*** Opening of EXCERPTED RECORDS ***

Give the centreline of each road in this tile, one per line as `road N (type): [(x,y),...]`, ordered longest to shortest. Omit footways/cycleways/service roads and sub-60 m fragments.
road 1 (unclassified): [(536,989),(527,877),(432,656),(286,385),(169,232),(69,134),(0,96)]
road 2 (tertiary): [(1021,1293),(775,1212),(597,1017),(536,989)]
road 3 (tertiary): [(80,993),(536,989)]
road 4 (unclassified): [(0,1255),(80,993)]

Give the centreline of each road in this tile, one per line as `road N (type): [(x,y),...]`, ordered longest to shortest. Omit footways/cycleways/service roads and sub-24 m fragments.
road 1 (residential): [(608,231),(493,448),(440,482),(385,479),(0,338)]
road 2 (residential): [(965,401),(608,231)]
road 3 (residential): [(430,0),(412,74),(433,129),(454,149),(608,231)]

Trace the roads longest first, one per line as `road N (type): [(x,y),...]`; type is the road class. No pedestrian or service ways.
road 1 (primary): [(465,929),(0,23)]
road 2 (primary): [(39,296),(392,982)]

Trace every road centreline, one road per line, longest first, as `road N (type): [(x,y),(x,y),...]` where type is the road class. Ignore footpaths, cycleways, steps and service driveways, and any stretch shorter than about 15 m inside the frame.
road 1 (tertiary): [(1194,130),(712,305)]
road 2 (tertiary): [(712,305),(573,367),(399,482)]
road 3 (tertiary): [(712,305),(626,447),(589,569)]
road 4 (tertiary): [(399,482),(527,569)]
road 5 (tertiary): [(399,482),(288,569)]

*** Close of EXCERPTED RECORDS ***

Could you reproduce the data above exactly as given?

Give the centreline of each road in this tile, one per line as `road N (type): [(x,y),...]`, ordered longest to shortest. Omit footways/cycleways/service roads and sub-60 m fragments.
road 1 (unclassified): [(536,989),(527,877),(432,656),(286,385),(169,232),(69,134),(0,96)]
road 2 (tertiary): [(1021,1293),(775,1212),(597,1017),(536,989)]
road 3 (tertiary): [(80,993),(536,989)]
road 4 (unclassified): [(0,1255),(80,993)]

Give the centreline of each road in this tile, one per line as `road N (type): [(x,y),...]`, ordered longest to shortest. Omit footways/cycleways/service roads and sub-24 m fragments.
road 1 (residential): [(608,231),(493,448),(440,482),(385,479),(0,338)]
road 2 (residential): [(965,401),(608,231)]
road 3 (residential): [(430,0),(412,74),(433,129),(454,149),(608,231)]

Trace the roads longest first, one per line as `road N (type): [(x,y),...]`; type is the road class. No pedestrian or service ways.
road 1 (primary): [(465,929),(0,23)]
road 2 (primary): [(39,296),(392,982)]

Trace every road centreline, one road per line, longest first, as `road N (type): [(x,y),(x,y),...]` where type is the road class. Ignore footpaths, cycleways, steps and service driveways, and any stretch shorter than about 15 m inside the frame.
road 1 (tertiary): [(1194,130),(712,305)]
road 2 (tertiary): [(712,305),(573,367),(399,482)]
road 3 (tertiary): [(712,305),(626,447),(589,569)]
road 4 (tertiary): [(399,482),(527,569)]
road 5 (tertiary): [(399,482),(288,569)]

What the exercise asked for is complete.